### The task
Every record below should be printed again exactly, with its pictures removed.

Data excerpts:
+ + + +

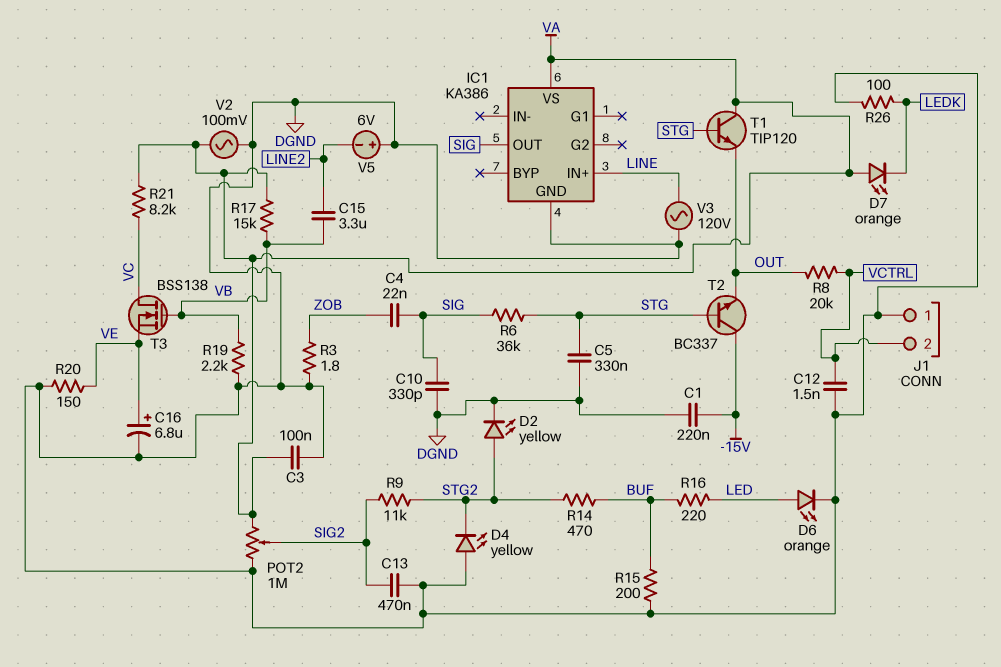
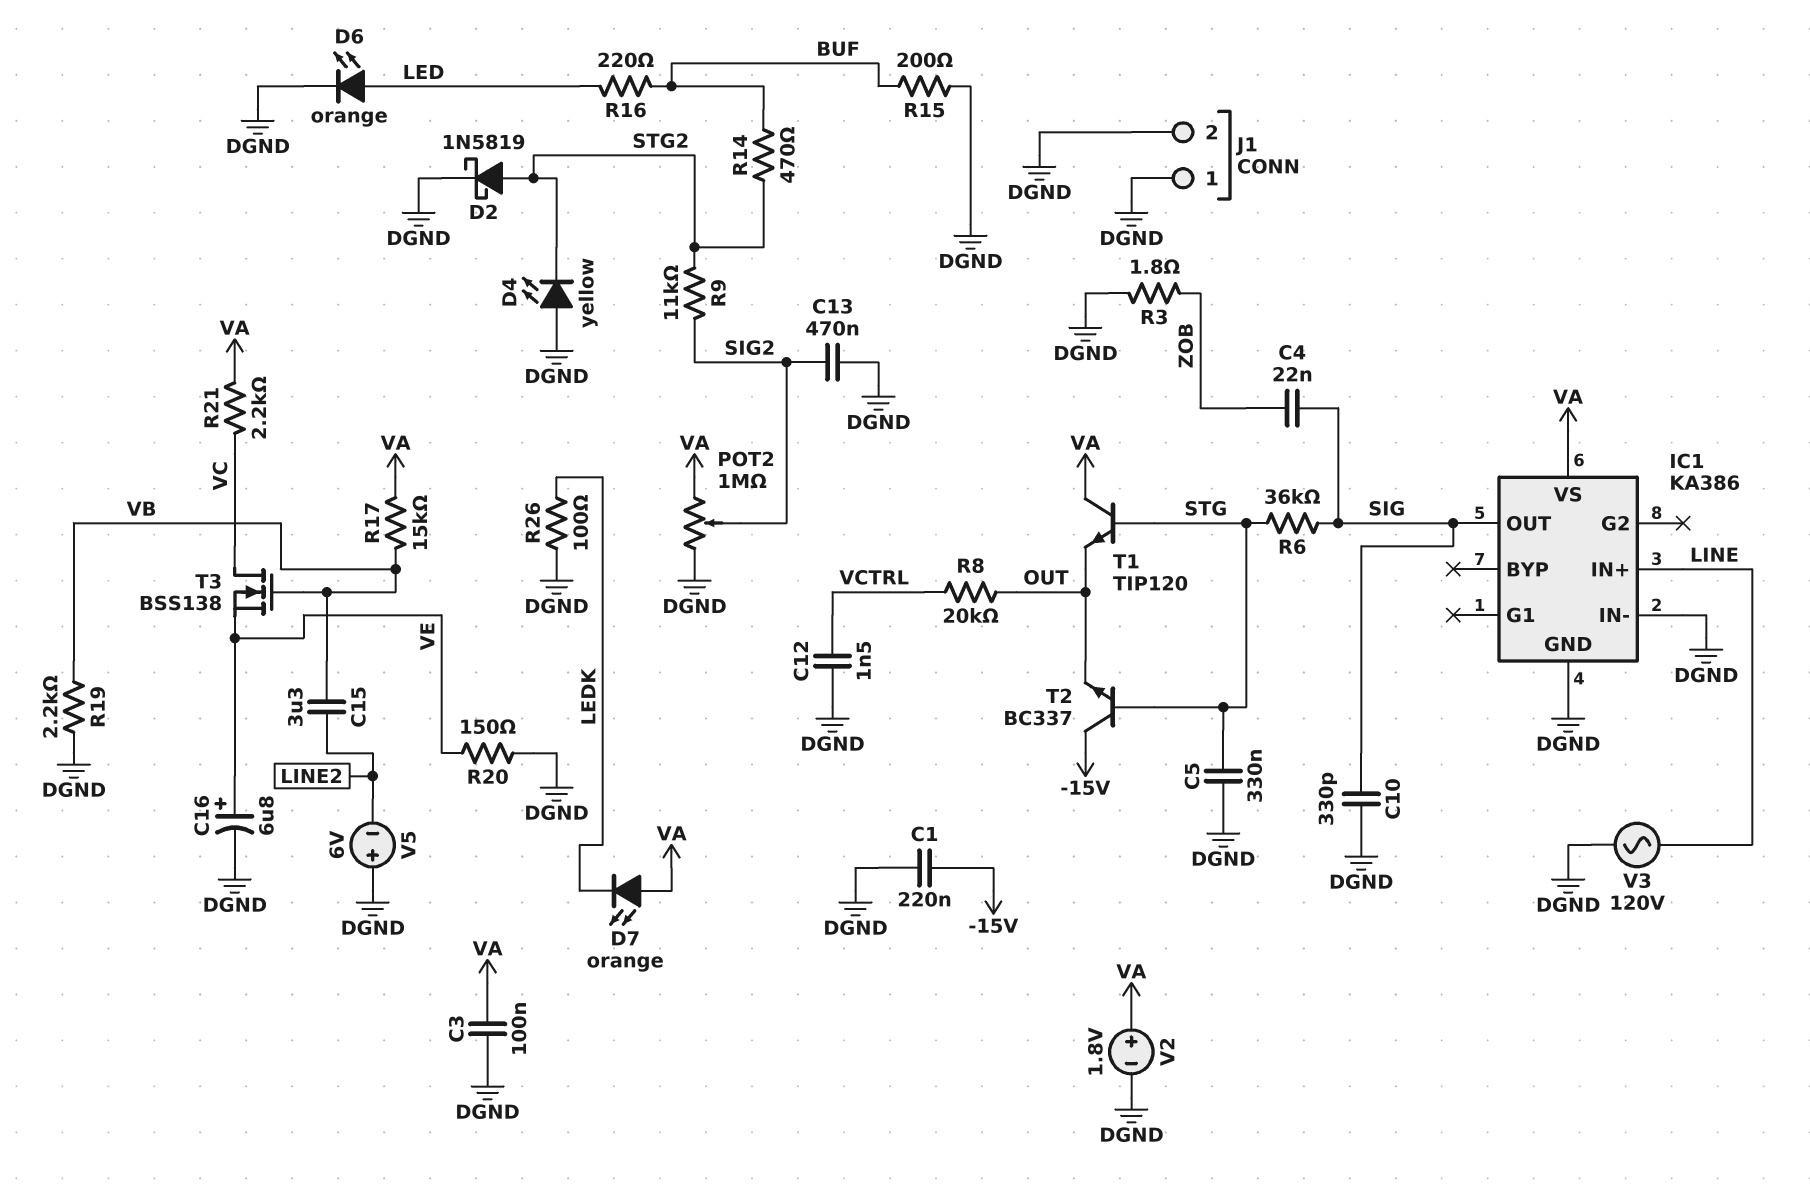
D2: LED yellow (A STG2, K DGND) -> schottky 1N5819 (A STG2, K DGND)
IC1 pin IN-: none -> DGND
J1 pin 2: VCTRL -> DGND
R21: 8.2k (VA, VC) -> 2.2k (VA, VC)
V2: AC 100mV (DGND, VA) -> 1.8V (plus VA, minus DGND)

+ + + +

### Response area
D2: LED yellow (A STG2, K DGND) -> schottky 1N5819 (A STG2, K DGND)
IC1 pin IN-: none -> DGND
J1 pin 2: VCTRL -> DGND
R21: 8.2k (VA, VC) -> 2.2k (VA, VC)
V2: AC 100mV (DGND, VA) -> 1.8V (plus VA, minus DGND)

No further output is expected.